__Exercise directions__: Type out the data exactly as given. Skip any image.

[Spatial object tracking data]
────────────────

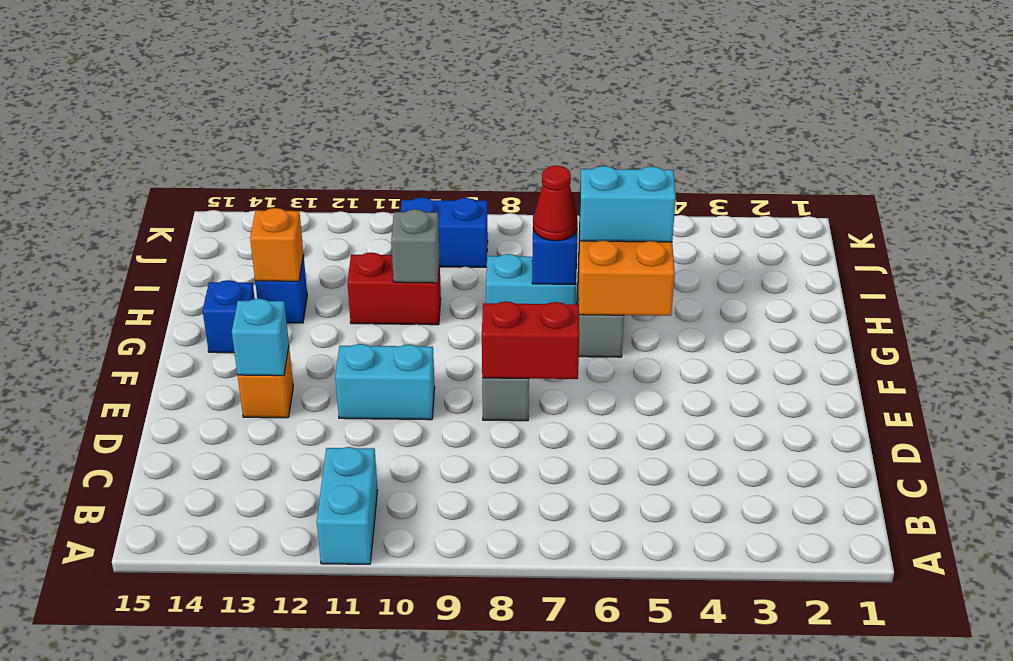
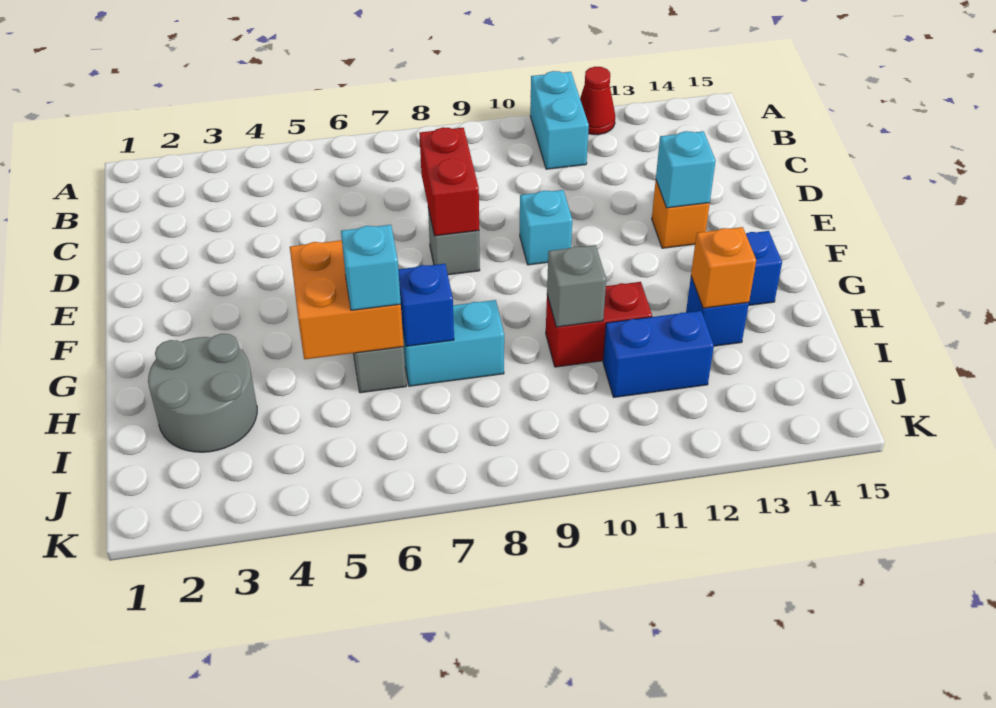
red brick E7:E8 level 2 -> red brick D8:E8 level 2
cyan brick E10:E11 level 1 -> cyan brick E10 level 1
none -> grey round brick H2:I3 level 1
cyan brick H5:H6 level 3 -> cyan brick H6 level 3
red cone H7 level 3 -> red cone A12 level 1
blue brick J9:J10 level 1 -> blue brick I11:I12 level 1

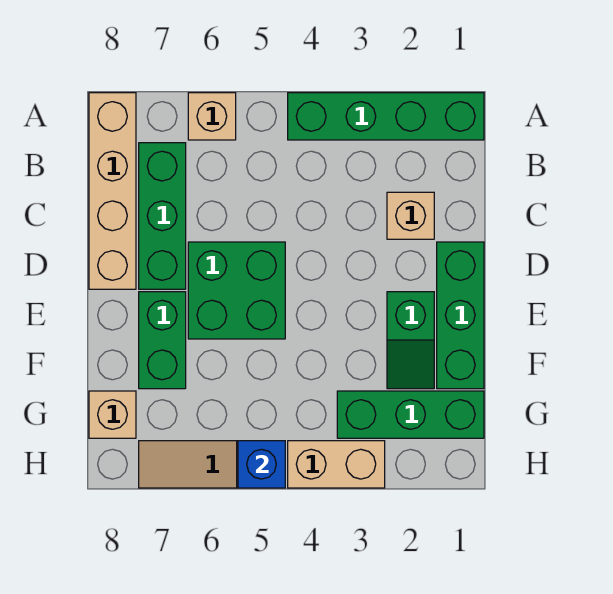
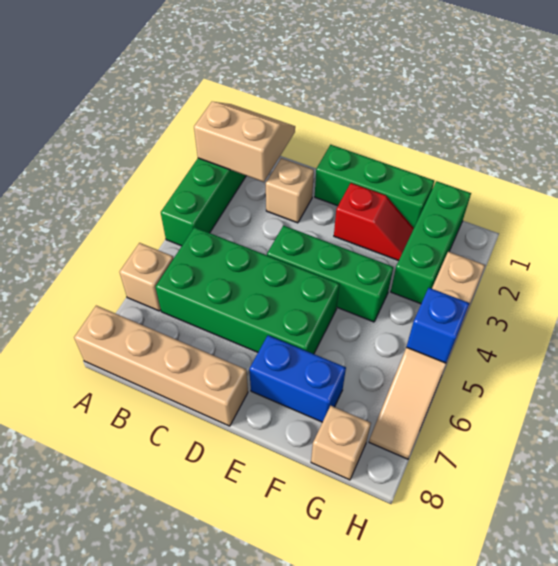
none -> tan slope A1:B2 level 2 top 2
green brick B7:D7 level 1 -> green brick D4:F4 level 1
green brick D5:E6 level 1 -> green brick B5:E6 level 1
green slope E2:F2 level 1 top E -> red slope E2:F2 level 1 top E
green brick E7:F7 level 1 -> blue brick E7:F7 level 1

────────────────

__Solution to this task__:
red brick E7:E8 level 2 -> red brick D8:E8 level 2
cyan brick E10:E11 level 1 -> cyan brick E10 level 1
none -> grey round brick H2:I3 level 1
cyan brick H5:H6 level 3 -> cyan brick H6 level 3
red cone H7 level 3 -> red cone A12 level 1
blue brick J9:J10 level 1 -> blue brick I11:I12 level 1

none -> tan slope A1:B2 level 2 top 2
green brick B7:D7 level 1 -> green brick D4:F4 level 1
green brick D5:E6 level 1 -> green brick B5:E6 level 1
green slope E2:F2 level 1 top E -> red slope E2:F2 level 1 top E
green brick E7:F7 level 1 -> blue brick E7:F7 level 1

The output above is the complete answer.